-- Work to be completed --
Read through the records. Copy each line that has the word "none".
(Records supplied Opens)
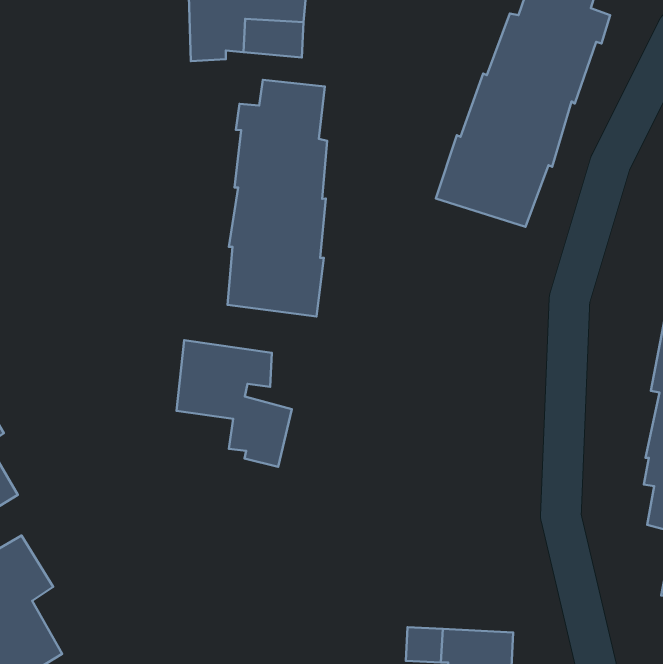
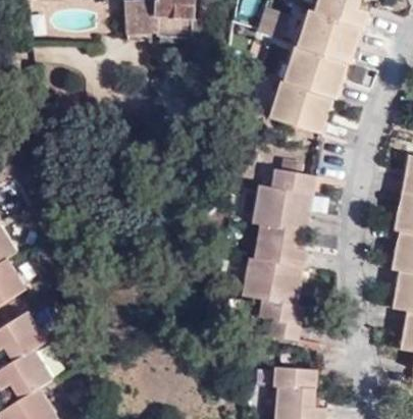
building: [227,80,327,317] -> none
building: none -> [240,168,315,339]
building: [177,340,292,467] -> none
(Records supplied Closes)
(Records supplied Opens)
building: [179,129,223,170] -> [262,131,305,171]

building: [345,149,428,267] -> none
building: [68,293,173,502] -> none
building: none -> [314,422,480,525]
(Records supplied Closes)
-- Reply --
building: [227,80,327,317] -> none
building: none -> [240,168,315,339]
building: [177,340,292,467] -> none
building: [345,149,428,267] -> none
building: [68,293,173,502] -> none
building: none -> [314,422,480,525]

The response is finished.